» **DATA EXTRACT**
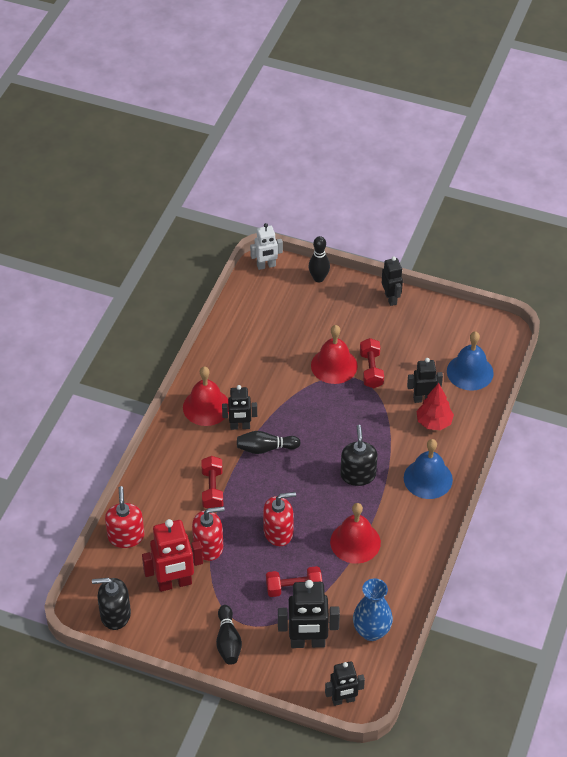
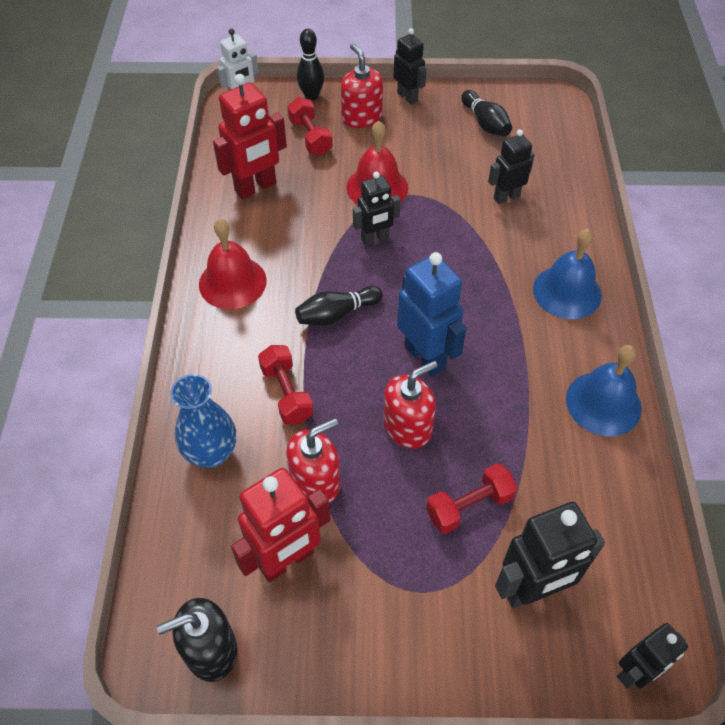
camera: 20 degrees left, 5 degrees up
(126, 536) = (183, 506): red soap dispenser -> red soap dispenser (361, 117)
(228, 641) = (411, 633): black bowling pin -> black bowling pin (485, 123)
(240, 426) = (289, 295): black robot -> black robot (375, 238)
(248, 342) = (256, 187): none -> red robot
(310, 493) = (425, 357): none -> blue robot
(355, 542) = (520, 407): red bell -> none
(358, 475) = (476, 313): black soap dispenser -> none
(371, 370) = (425, 180): red dumbbell -> red dumbbell (310, 137)
(371, 631) = (613, 537): blue vase -> blue vase (211, 453)
(434, 422) = (535, 221): red tree -> none
(470, 372) = (543, 152): blue bell -> blue bell (603, 403)

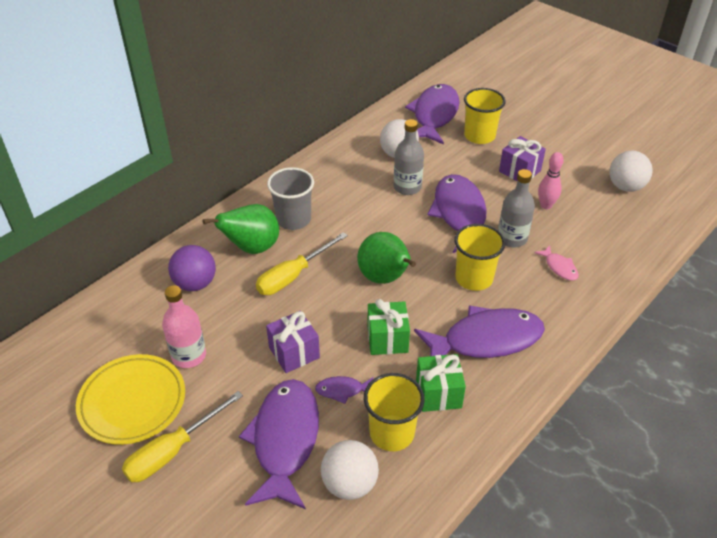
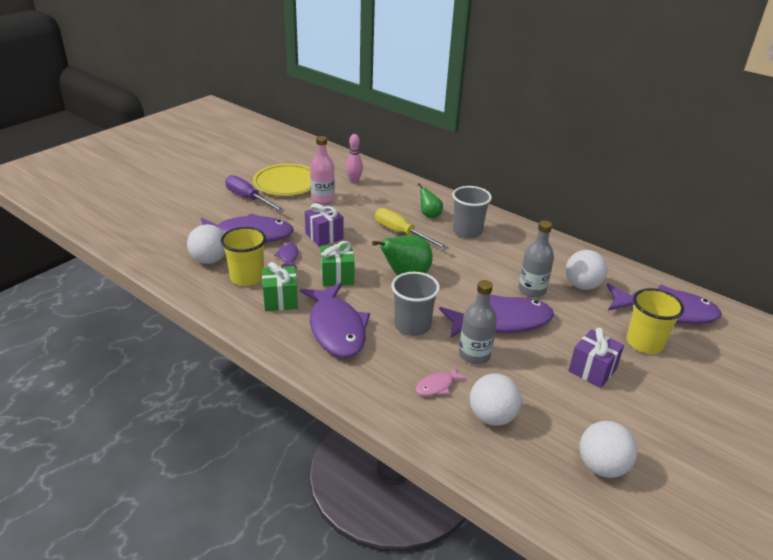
camera: 85 degrees right, 10 degrees down
(173, 450) = (248, 198): yellow screwdriver -> purple screwdriver
(195, 283) = (388, 196): purple ball -> none
(252, 248) = (429, 215): green pear -> green pear, size x0.57
(474, 278) = (412, 326): yellow cup -> grey cup
(546, 205) = (536, 386): pink bowling pin -> pink bowling pin (354, 181)
(589, 237) = (492, 417): none -> white ball

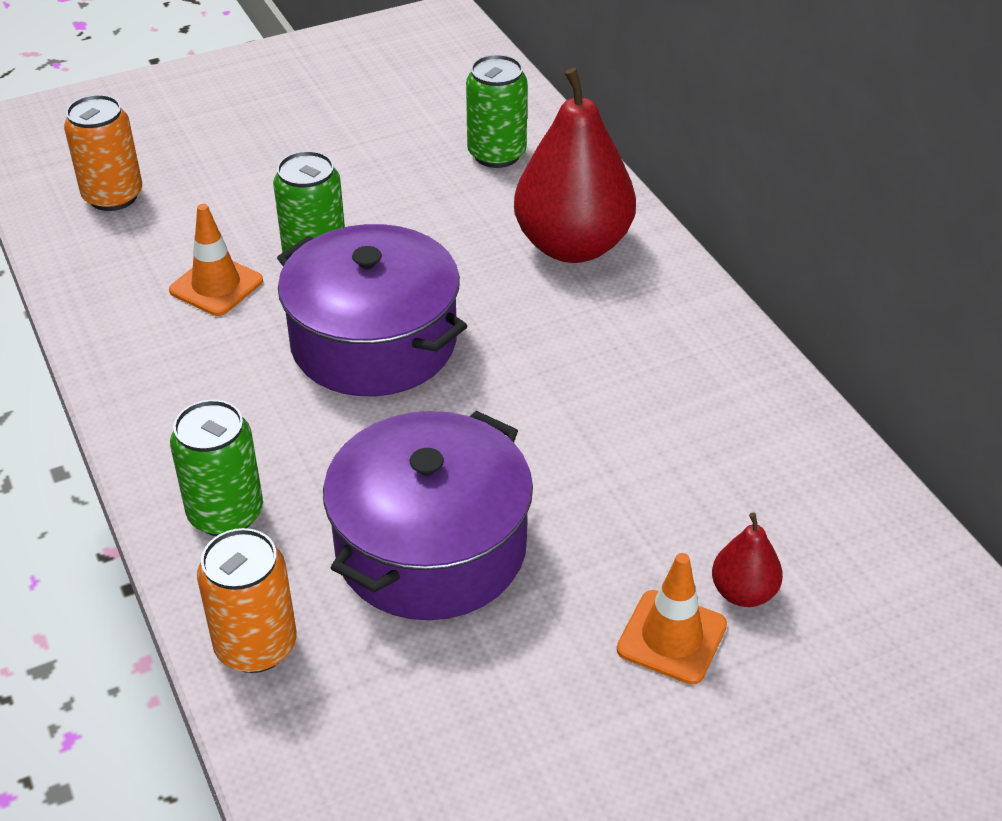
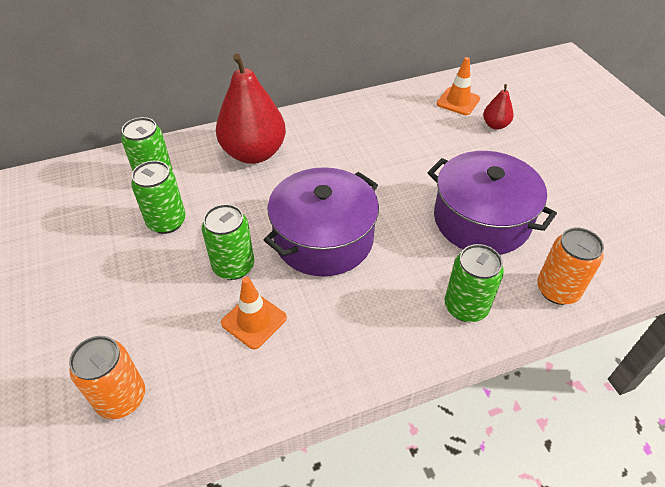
camera: 85 degrees left, 5 degrees up
(401, 181) = (166, 222): none -> green can
(671, 637) = (523, 147): orange traffic cone -> orange traffic cone (458, 101)

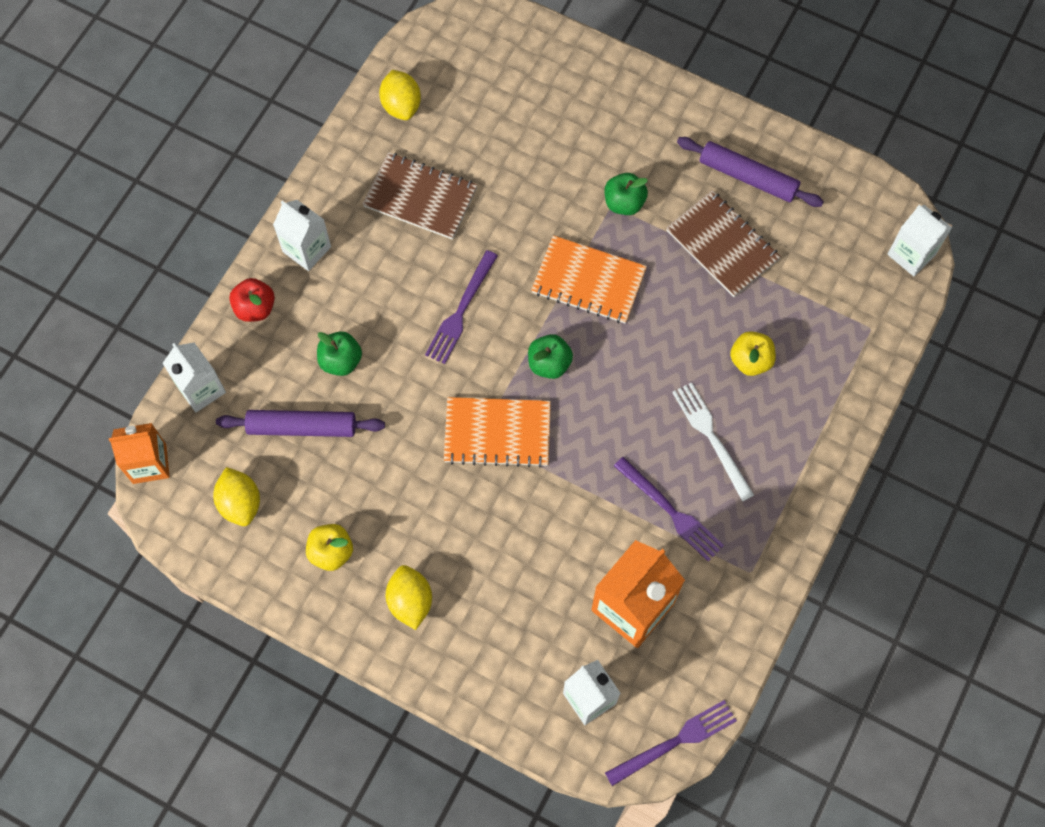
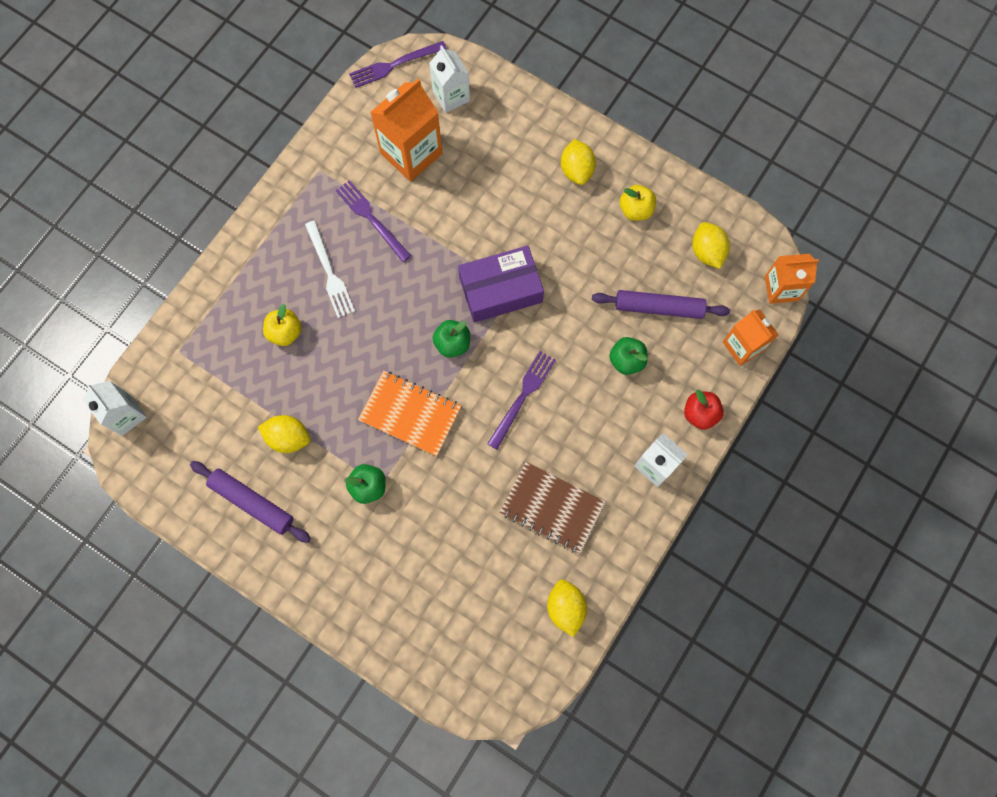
camera: 175 degrees left, 5 degrees up
(201, 389) = (743, 346): white carton -> orange carton
(497, 433) = (500, 290): orange notebook -> purple box
(722, 245) = (288, 438): brown notebook -> yellow lemon

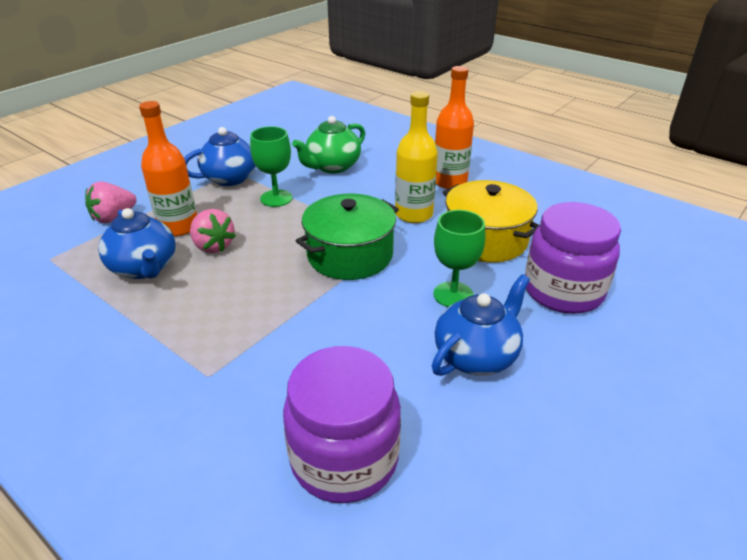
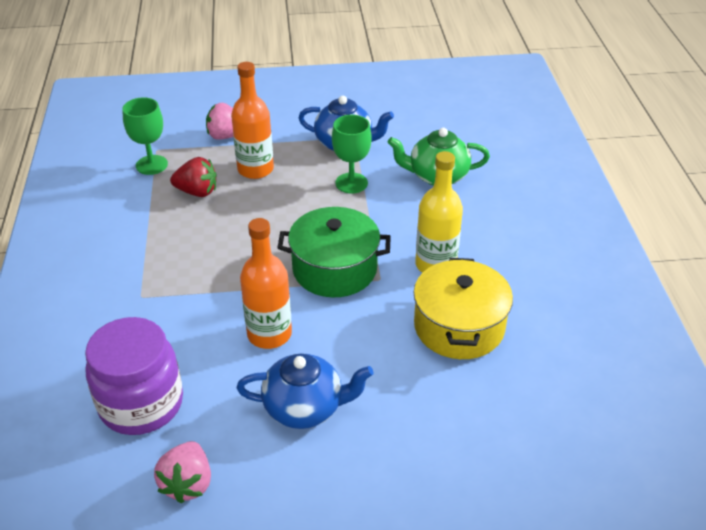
camera: 45 degrees right, 5 degrees up
(144, 268) = (197, 192): blue teapot -> red strawberry
(213, 246) = (257, 200): pink strawberry -> pink strawberry (188, 483)
(449, 181) = (517, 252): orange bottle -> orange bottle (269, 334)
(453, 295) = (359, 353): green goblet -> green goblet (151, 165)
(563, 291) = (448, 413): purple jar -> none

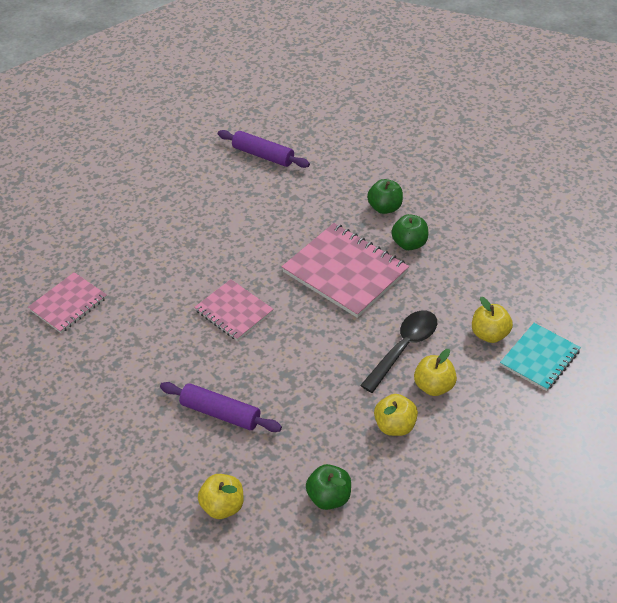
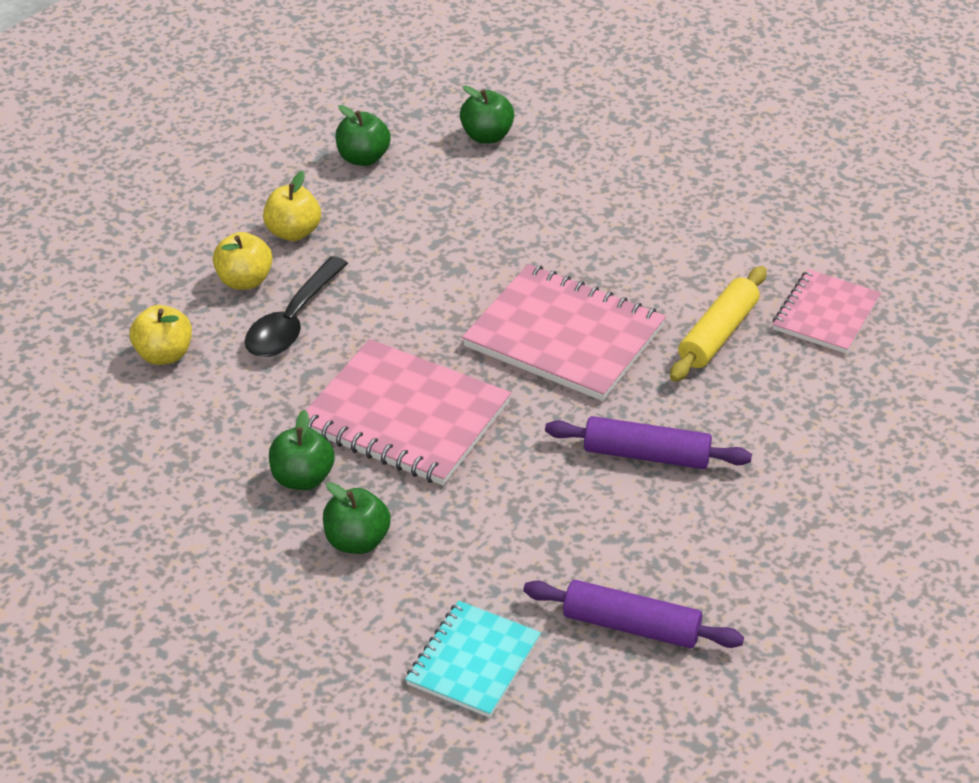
camera: 165 degrees right, 5 degrees down
(141, 299) = (718, 334): none -> yellow rolling pin
(221, 413) = (528, 217): purple rolling pin -> purple rolling pin (646, 455)
(223, 506) = (487, 136): yellow apple -> green apple
(234, 311) = (564, 336): pink notebook -> pink notebook, size x1.65
(540, 358) = (91, 333): turquoise notebook -> turquoise notebook (473, 661)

» **EXERCISE OBJECTIVE**
Your answer must be an exact repeat of all the records, minus the pictures.

» **WRITTEN RESPONSE**
camera: 20 degrees left, 5 degrees up
(126, 536) = (183, 506): red soap dispenser -> red soap dispenser (361, 117)
(228, 641) = (411, 633): black bowling pin -> black bowling pin (485, 123)
(240, 426) = (289, 295): black robot -> black robot (375, 238)
(248, 342) = (256, 187): none -> red robot
(310, 493) = (425, 357): none -> blue robot
(355, 542) = (520, 407): red bell -> none
(358, 475) = (476, 313): black soap dispenser -> none
(371, 370) = (425, 180): red dumbbell -> red dumbbell (310, 137)
(371, 631) = (613, 537): blue vase -> blue vase (211, 453)
(434, 422) = (535, 221): red tree -> none
(470, 372) = (543, 152): blue bell -> blue bell (603, 403)

camera: 85 degrees right, 10 degrees down
(173, 450) = (248, 198): yellow screwdriver -> purple screwdriver
(195, 283) = (388, 196): purple ball -> none
(252, 248) = (429, 215): green pear -> green pear, size x0.57
(474, 278) = (412, 326): yellow cup -> grey cup
(546, 205) = (536, 386): pink bowling pin -> pink bowling pin (354, 181)
(589, 237) = (492, 417): none -> white ball

camera: 85 degrees left, 5 degrees up
(401, 181) = (166, 222): none -> green can
(671, 637) = (523, 147): orange traffic cone -> orange traffic cone (458, 101)

camera: 175 degrees left, 5 degrees up
(201, 389) = (743, 346): white carton -> orange carton
(497, 433) = (500, 290): orange notebook -> purple box
(722, 245) = (288, 438): brown notebook -> yellow lemon

camera: 45 degrees right, 5 degrees up
(144, 268) = (197, 192): blue teapot -> red strawberry
(213, 246) = (257, 200): pink strawberry -> pink strawberry (188, 483)
(449, 181) = (517, 252): orange bottle -> orange bottle (269, 334)
(453, 295) = (359, 353): green goblet -> green goblet (151, 165)
(563, 291) = (448, 413): purple jar -> none

camera: 165 degrees right, 5 degrees down
(141, 299) = (718, 334): none -> yellow rolling pin
(221, 413) = (528, 217): purple rolling pin -> purple rolling pin (646, 455)
(223, 506) = (487, 136): yellow apple -> green apple
(234, 311) = (564, 336): pink notebook -> pink notebook, size x1.65
(540, 358) = (91, 333): turquoise notebook -> turquoise notebook (473, 661)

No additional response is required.